··· Dataset content

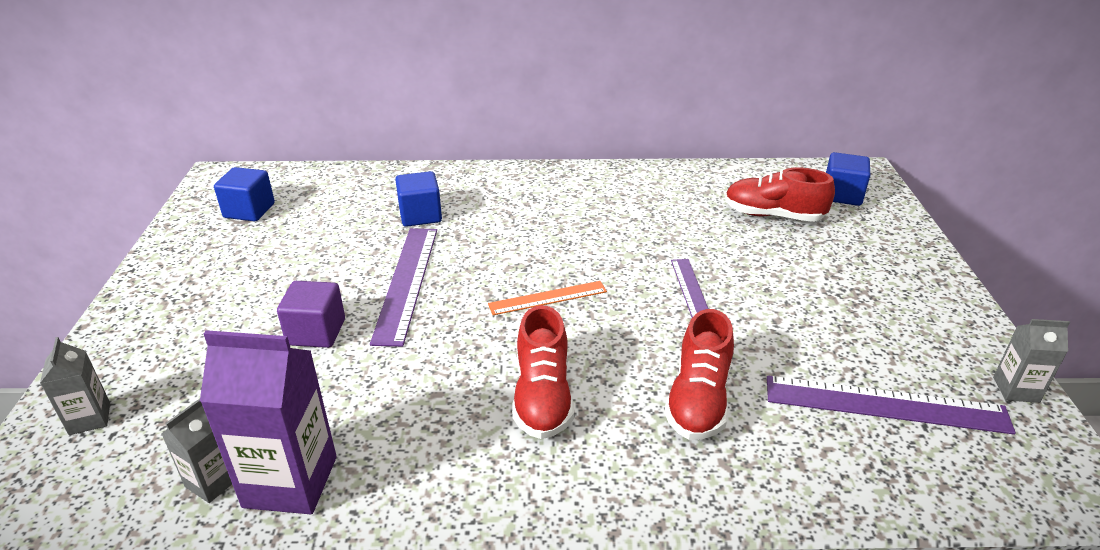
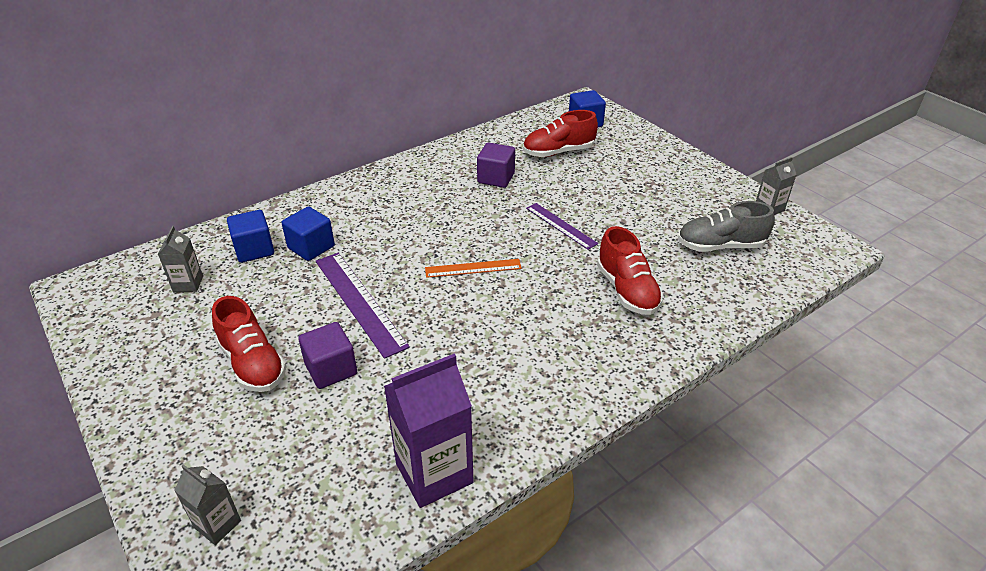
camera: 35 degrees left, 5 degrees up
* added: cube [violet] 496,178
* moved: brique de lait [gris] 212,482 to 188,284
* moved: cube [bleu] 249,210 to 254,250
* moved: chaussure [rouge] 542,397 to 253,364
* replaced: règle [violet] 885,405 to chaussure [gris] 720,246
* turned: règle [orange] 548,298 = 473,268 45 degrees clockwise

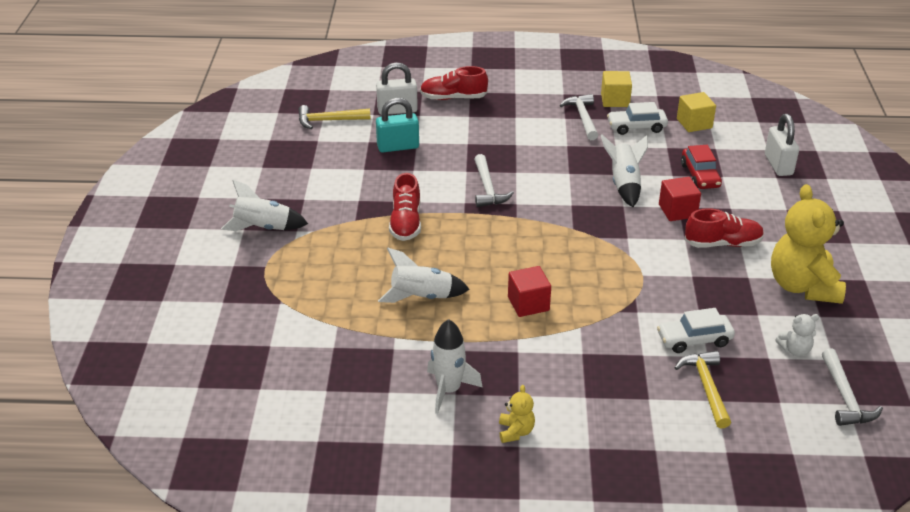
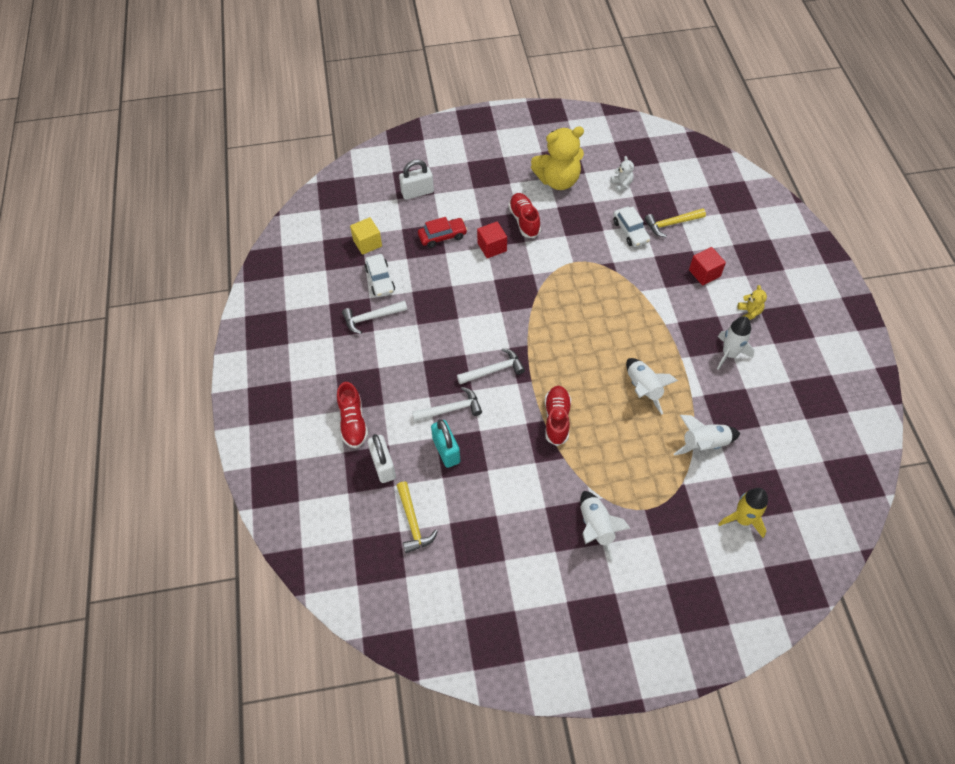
camera: 100 degrees left, 20 degrees up
* removed: cube [jaune] 615,100
* added: fusée [jaune] 743,519
* moved: cube [rouge] 528,304 to 704,273
* moved: fusée [blanc] 624,184 to 704,444
* moved: marteau [blanc] 845,397 to 451,409
* turned: chaussure [rouge] 406,223 = 557,419 75 degrees counterclockwise
* turned: ours en peluche [jaune] 515,431 = 749,312 90 degrees clockwise

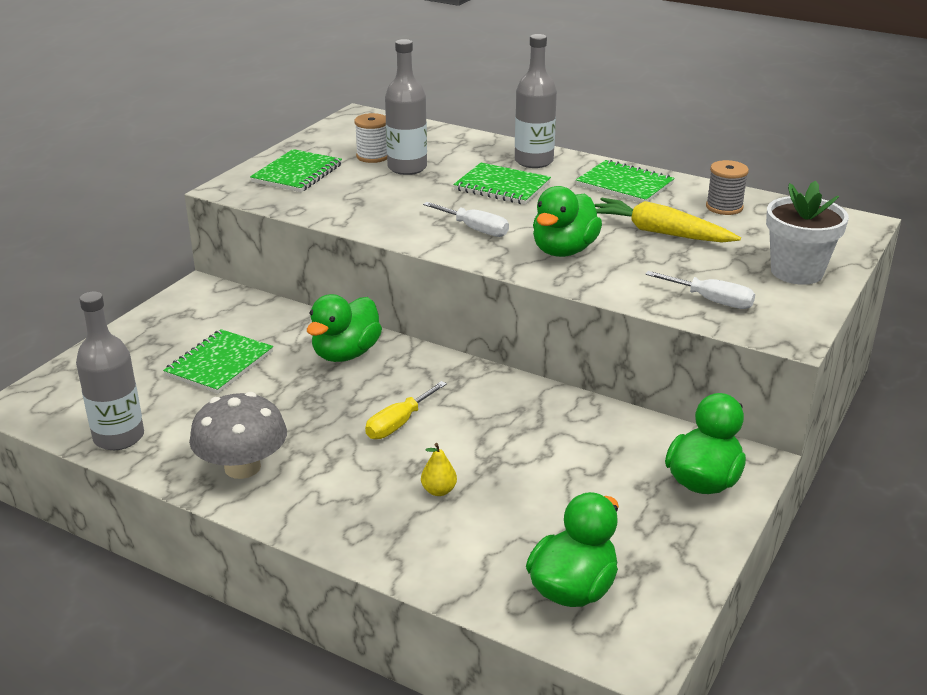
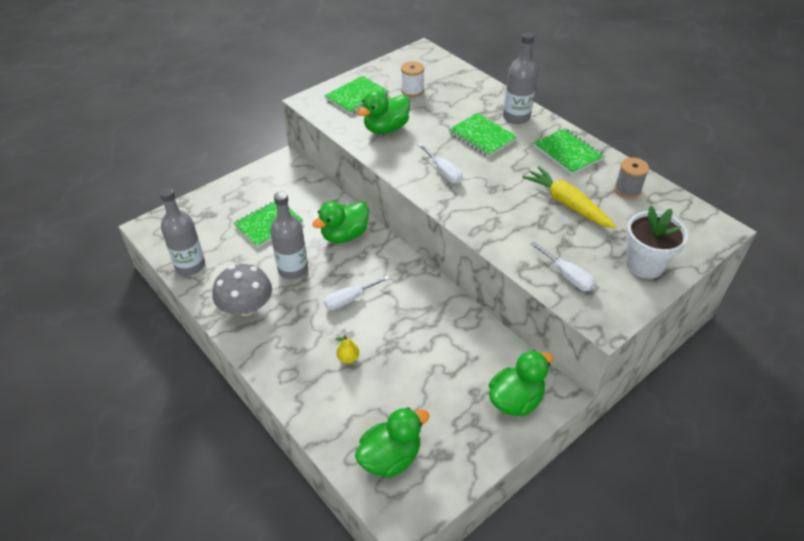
camera: 20 degrees right, 15 degrees up
* moved: bouteille [gris] 407,168 to 293,269
* moved: canard [vert] 564,251 to 386,129
* recoloured: tournevis [jaune] 398,424 to tournevis [blanc] 349,299

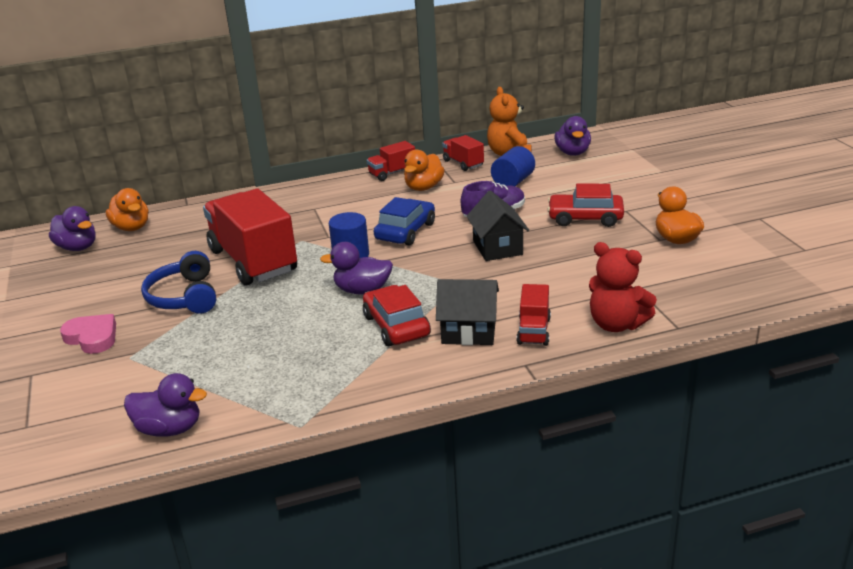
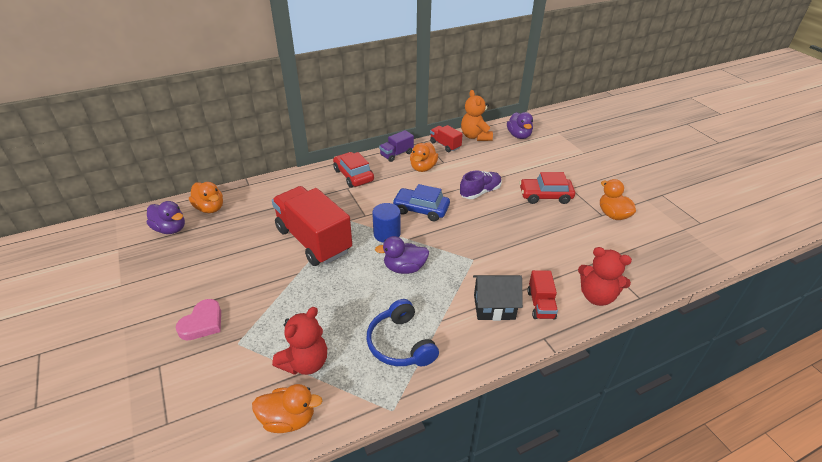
camera: 10 degrees left, 10 degrees up
* removed: maison [noir] 497,248
* removed: cylindre [bleu] 513,182
* added: ours en peluche [rouge] 305,363
* moved: casque audio [bleu] 184,297 to 400,343
* moved: voiture [rouge] 396,326 to 353,175
* recoloured: canard [violet] 169,429 to canard [orange] 288,419
* recoloured: camion [rouge] 392,173 to camion [violet] 396,154
* turned: cœur [rose] 92,337 = 202,323 90 degrees clockwise
* turned: voiture [bleu] 405,231 = 421,209 90 degrees counterclockwise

······

**Work instruction:**
Reproduce the lines from the one with "184,297 to 400,343" to the end of the data exactly, leaving out every earlier line.

**Reply:**
* moved: casque audio [bleu] 184,297 to 400,343
* moved: voiture [rouge] 396,326 to 353,175
* recoloured: canard [violet] 169,429 to canard [orange] 288,419
* recoloured: camion [rouge] 392,173 to camion [violet] 396,154
* turned: cœur [rose] 92,337 = 202,323 90 degrees clockwise
* turned: voiture [bleu] 405,231 = 421,209 90 degrees counterclockwise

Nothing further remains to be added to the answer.